+++ DATA EXCERPTS +++

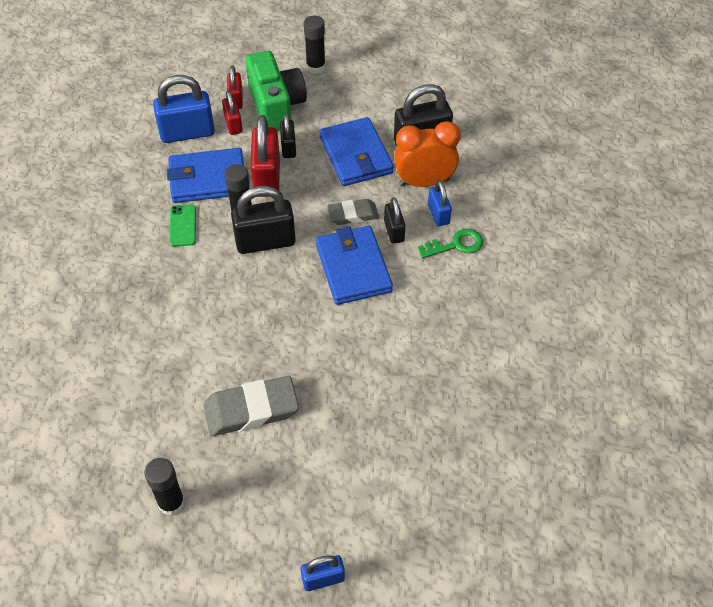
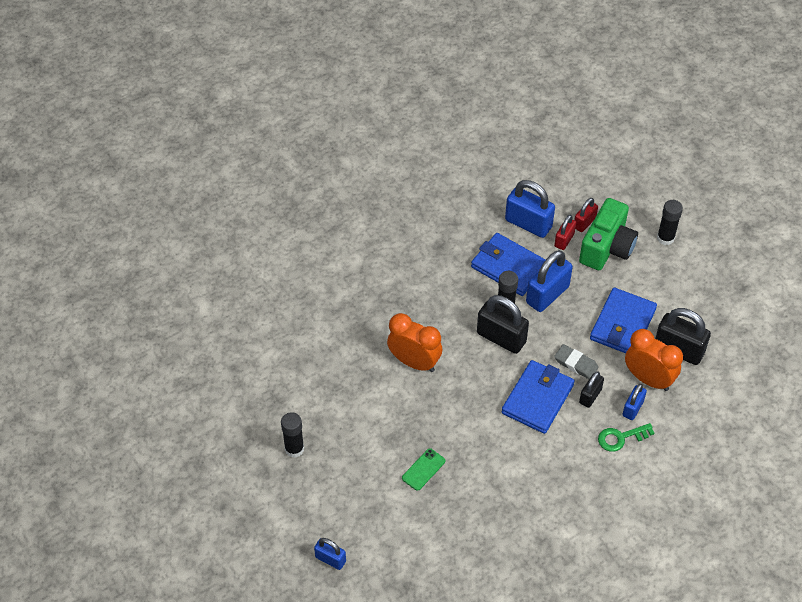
camera: 45 degrees right, 0 degrees up
(183, 225) = (462, 287): green phone -> green phone (423, 469)
(207, 324) = (414, 362): none -> orange clock
(251, 410) = (387, 434): grey eraser -> none
(267, 177) = (547, 294): red padlock -> blue padlock
(288, 148) = (583, 284): black padlock -> none
(456, 245) = (621, 438): green key -> green key turned 135 degrees clockwise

+++

# WHAT IS NEEDED
The answer consists of the line holding "(267, 177) = (547, 294): red" and every line after it up to the end of the records, word for word.

# ANSWER TO THIS PROBLEM
(267, 177) = (547, 294): red padlock -> blue padlock
(288, 148) = (583, 284): black padlock -> none
(456, 245) = (621, 438): green key -> green key turned 135 degrees clockwise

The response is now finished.